DATA SHOWN below:

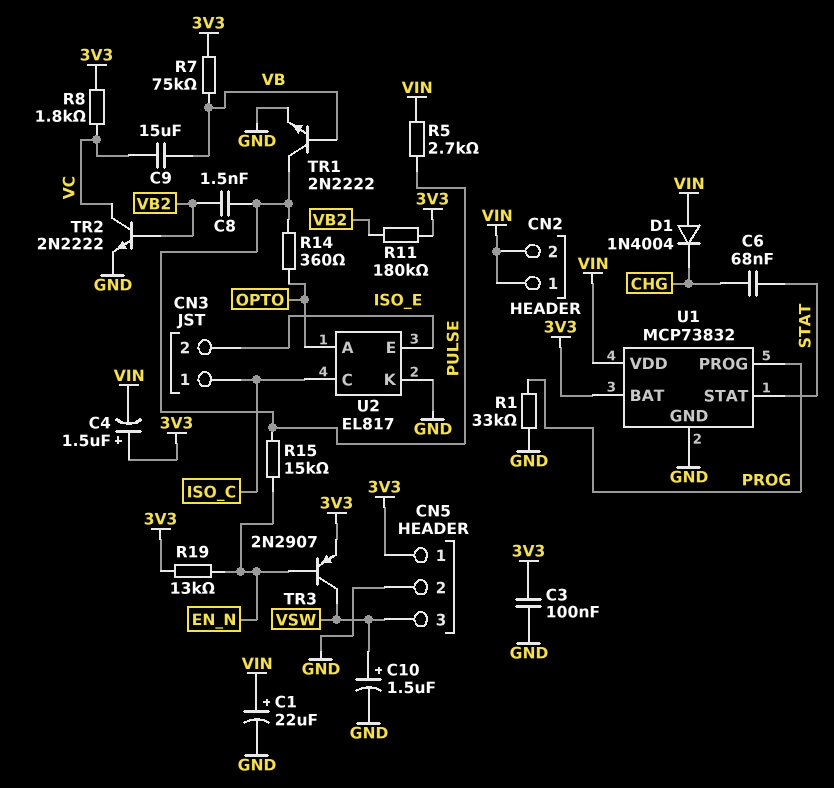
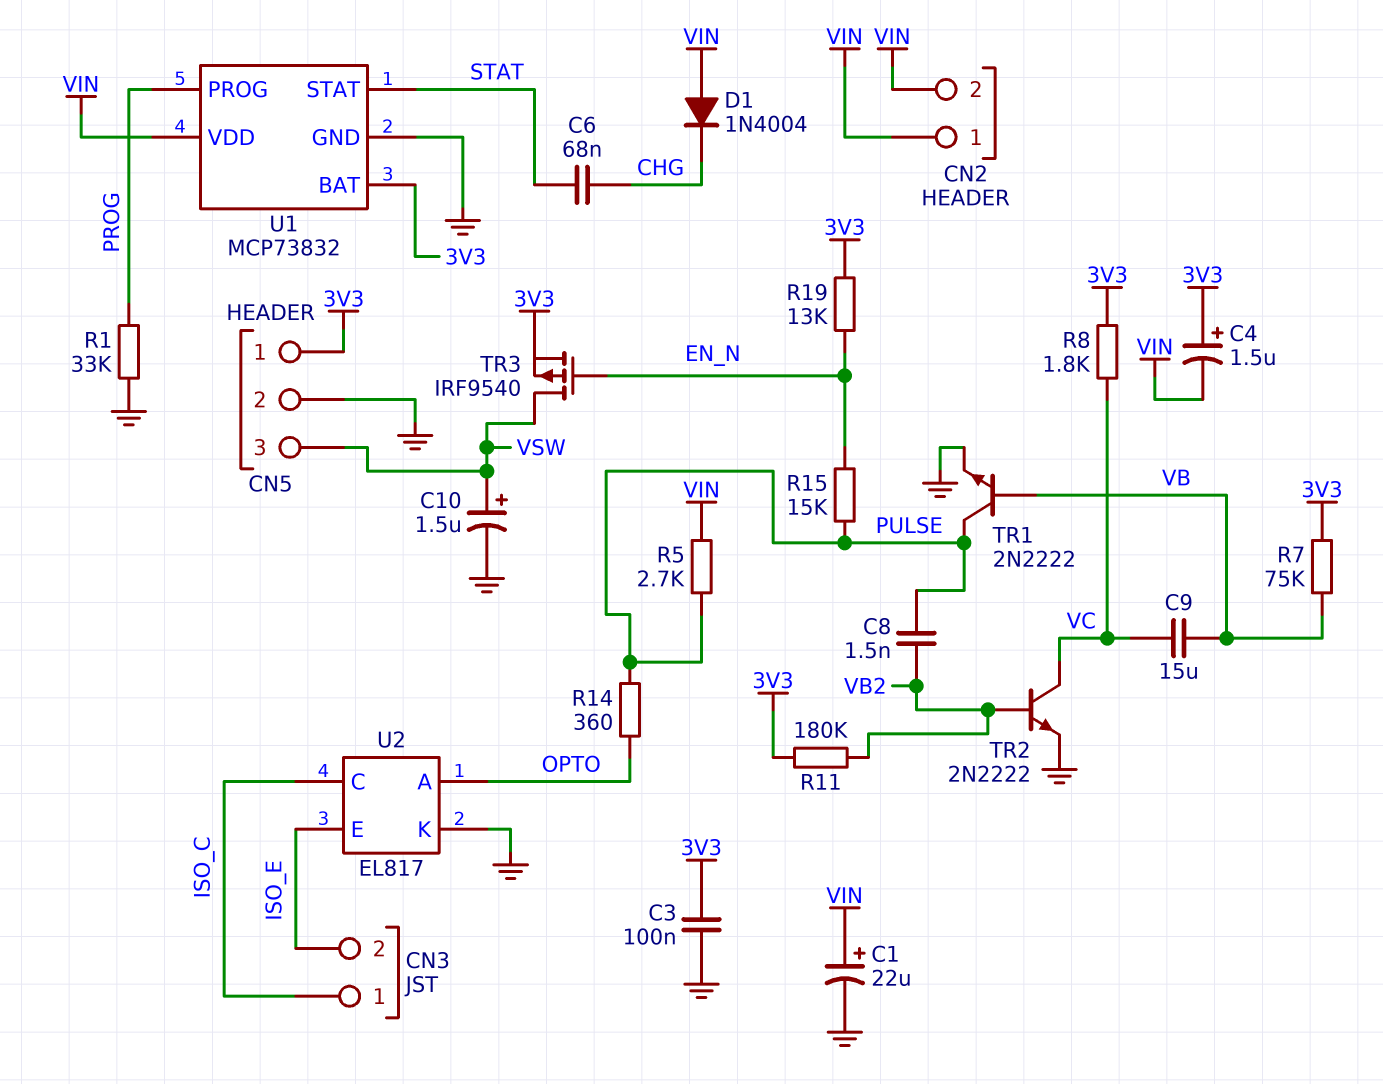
TR3: PNP 2N2907 (B EN_N, C VSW, E 3V3) -> PMOS IRF9540 (G EN_N, D VSW, S 3V3)

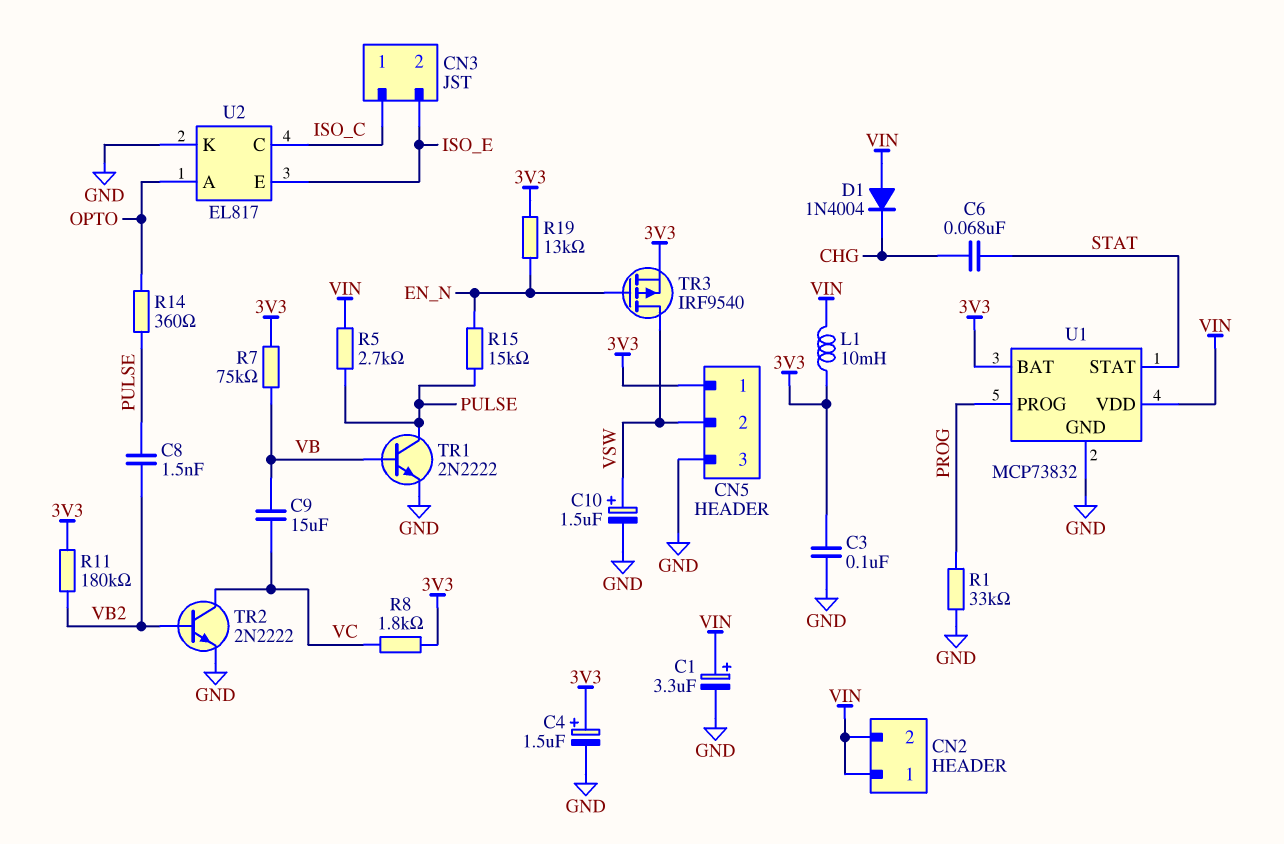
C1: 22uF (plus VIN, minus GND) -> 3.3uF (plus VIN, minus GND)
C4: 1.5uF (plus 3V3, minus VIN) -> 1.5uF (plus 3V3, minus GND)
CN5 pin 2: GND -> VSW
CN5 pin 3: VSW -> GND
L1: none -> 10mH (3V3, VIN)

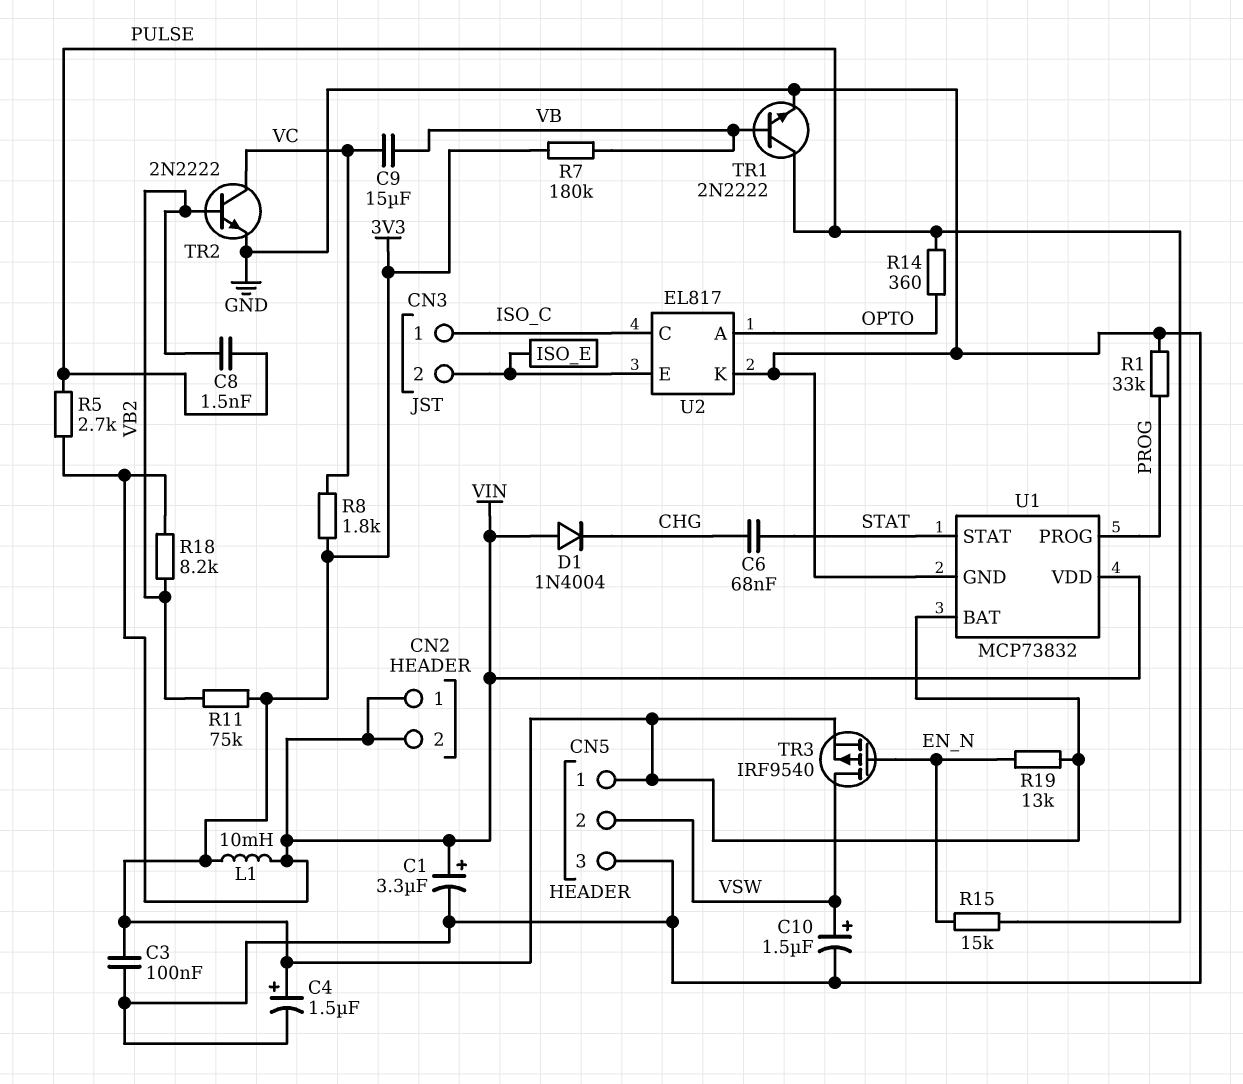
R7: 75k (3V3, VB) -> 180k (3V3, VB)
R11: 180k (3V3, VB2) -> 75k (3V3, VB2)
R18: none -> 8.2k (VB2, VIN)

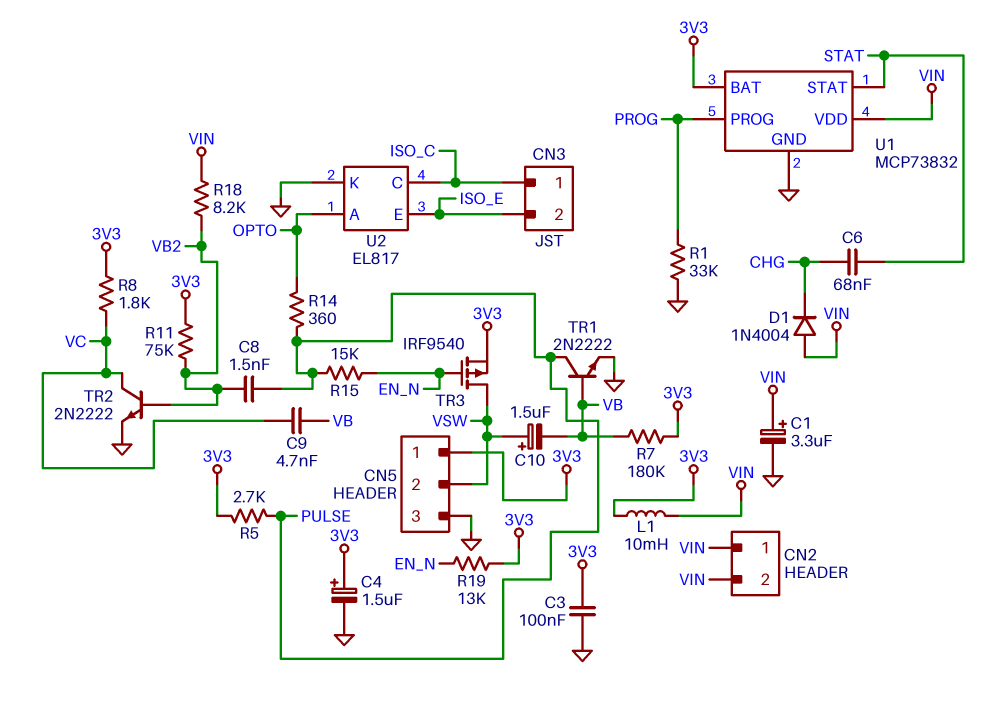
C9: 15uF (VB, VC) -> 4.7nF (VB, VC)
C10: 1.5uF (plus VSW, minus GND) -> 1.5uF (plus VSW, minus VB)
R5: 2.7k (PULSE, VIN) -> 2.7k (3V3, PULSE)

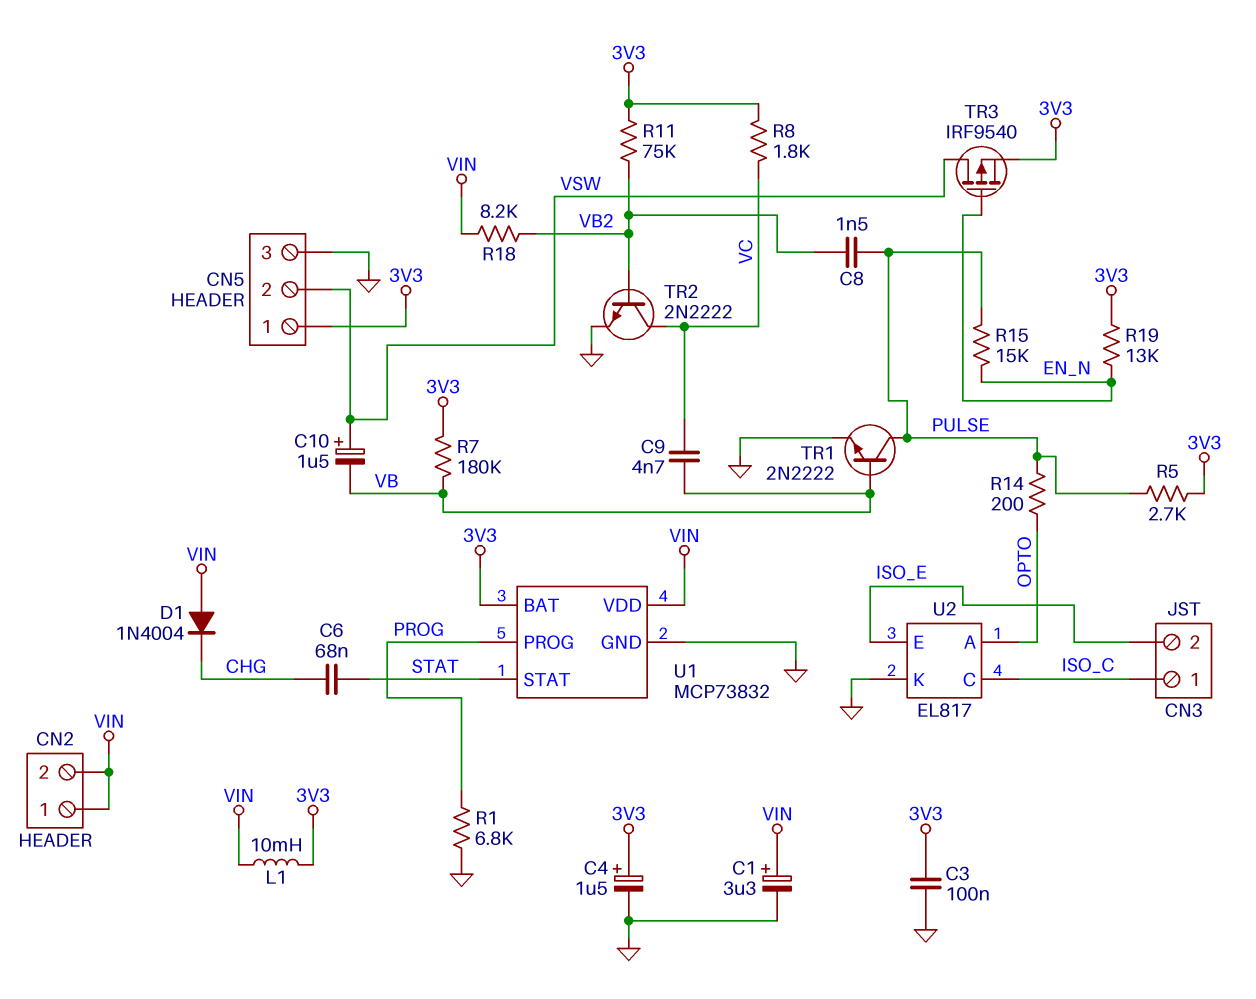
R1: 33k (GND, PROG) -> 6.8k (GND, PROG)
R14: 360 (OPTO, PULSE) -> 200 (OPTO, PULSE)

End of DATA SHOWN.

PROBLEM REQUIREMENTS:
What you write must match the listing exactly, from the line with "CN5 pin 2: GND -> VSW" up to and including the line with "C9: 15uF (VB, VC) -> 4.7nF (VB, VC)". Pictures stay out.

RESPONSE FOR THIS EXERCISE:
CN5 pin 2: GND -> VSW
CN5 pin 3: VSW -> GND
L1: none -> 10mH (3V3, VIN)

R7: 75k (3V3, VB) -> 180k (3V3, VB)
R11: 180k (3V3, VB2) -> 75k (3V3, VB2)
R18: none -> 8.2k (VB2, VIN)

C9: 15uF (VB, VC) -> 4.7nF (VB, VC)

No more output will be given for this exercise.